| WHAT IS REQUIRED |
Pull every line containing the word "arena" from the records.

╭──

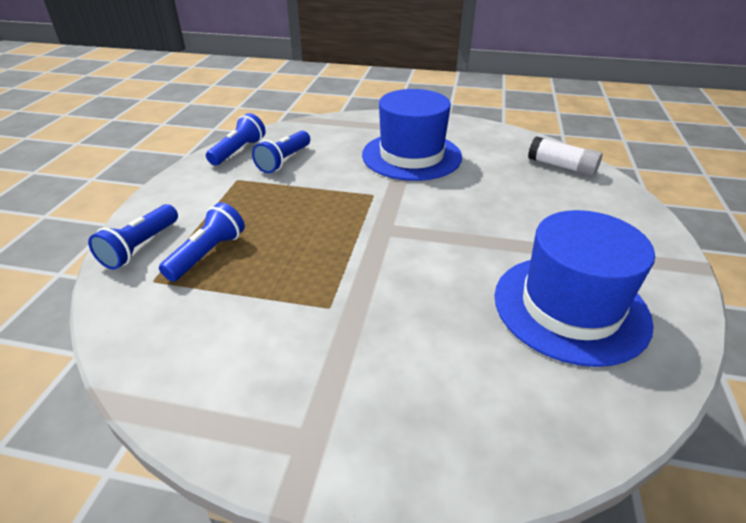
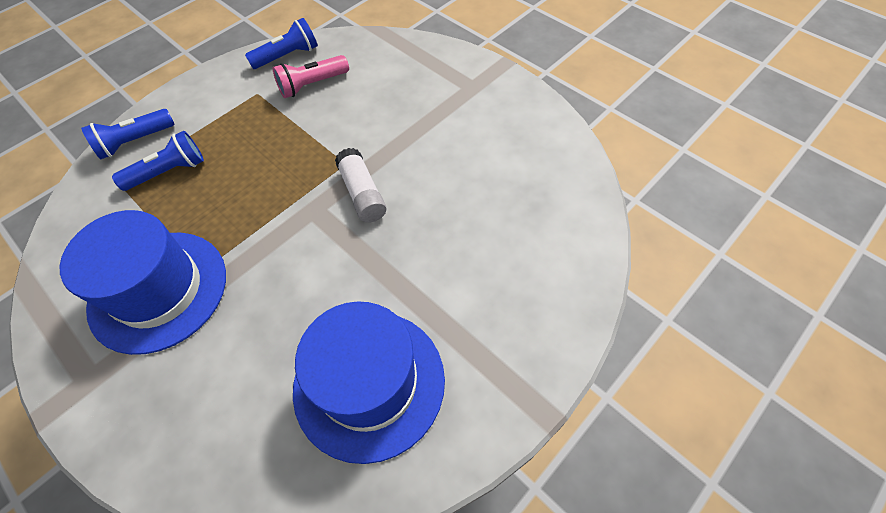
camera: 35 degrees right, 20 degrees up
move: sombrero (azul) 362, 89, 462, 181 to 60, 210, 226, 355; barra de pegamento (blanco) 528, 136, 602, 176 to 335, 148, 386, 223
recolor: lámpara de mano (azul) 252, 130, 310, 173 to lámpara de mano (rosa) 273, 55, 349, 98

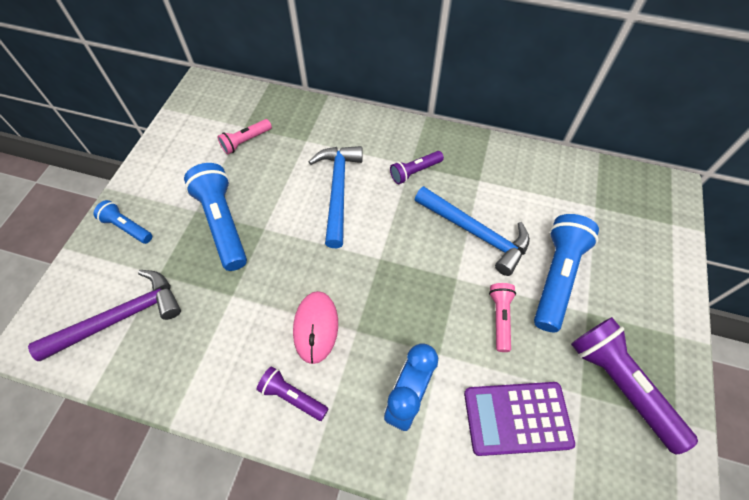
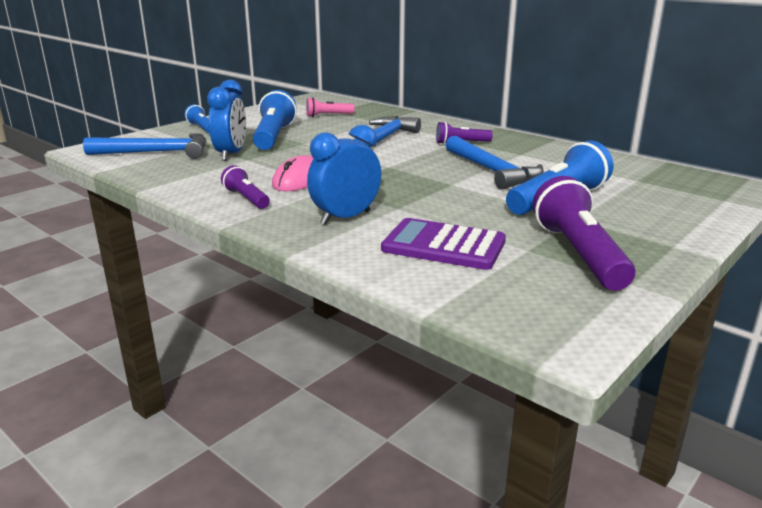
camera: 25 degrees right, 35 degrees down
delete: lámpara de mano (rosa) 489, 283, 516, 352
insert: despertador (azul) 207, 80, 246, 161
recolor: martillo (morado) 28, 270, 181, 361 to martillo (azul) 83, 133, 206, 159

╰──
╭──

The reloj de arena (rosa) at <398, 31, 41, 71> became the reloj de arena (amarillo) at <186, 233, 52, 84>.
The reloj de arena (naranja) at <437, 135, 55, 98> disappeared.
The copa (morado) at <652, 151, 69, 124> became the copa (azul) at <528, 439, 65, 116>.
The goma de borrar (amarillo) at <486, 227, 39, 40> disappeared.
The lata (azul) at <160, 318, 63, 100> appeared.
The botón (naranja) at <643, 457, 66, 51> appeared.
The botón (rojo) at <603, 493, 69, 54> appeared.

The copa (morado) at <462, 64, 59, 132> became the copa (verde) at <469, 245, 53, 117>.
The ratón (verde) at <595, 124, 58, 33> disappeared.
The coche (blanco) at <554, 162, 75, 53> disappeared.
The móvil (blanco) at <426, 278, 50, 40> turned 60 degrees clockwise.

╰──

| TASK RESPONSE |
The reloj de arena (rosa) at <398, 31, 41, 71> became the reloj de arena (amarillo) at <186, 233, 52, 84>.
The reloj de arena (naranja) at <437, 135, 55, 98> disappeared.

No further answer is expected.